_Activity_
Your answer must be a single number: how many lines in the records include the word "degrees".

····················

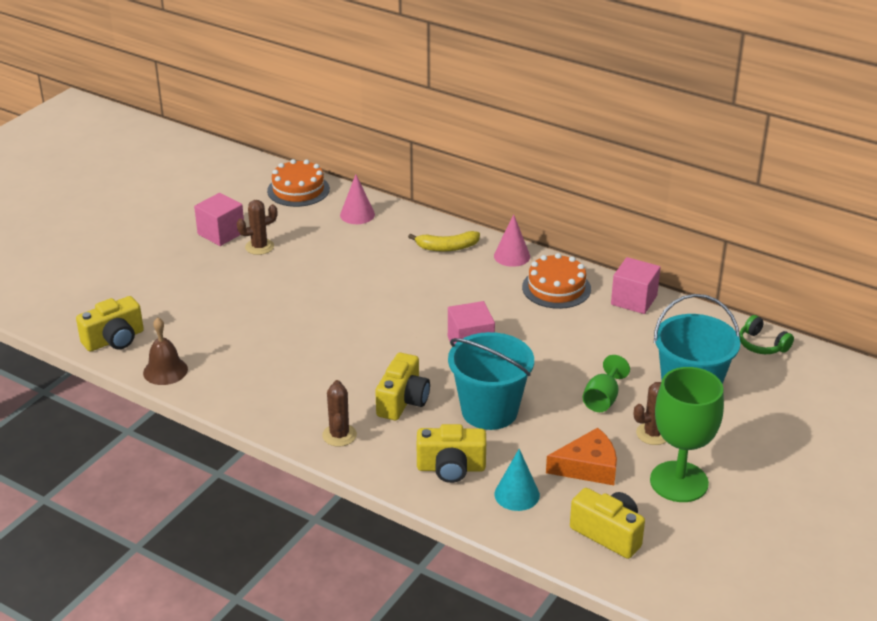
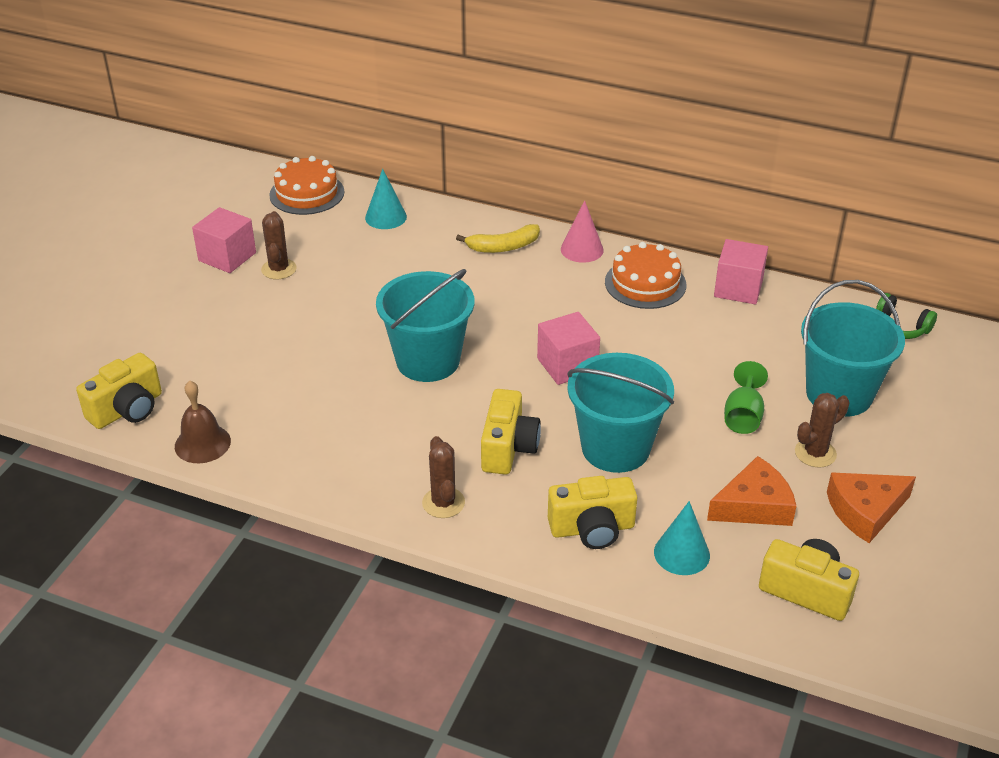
camera: 10 degrees left, 5 degrees up
brown cactus [237,200,277,255] -> brown cactus turned 60 degrees counterclockwise [261,211,297,279]
pink cone [340,174,375,224] -> turquoise cone [365,169,407,229]
green goblet [650,367,724,502] -> orange cheese [827,472,916,543]
none -> turquoise bucket [376,269,474,382]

····················

_Output below_
2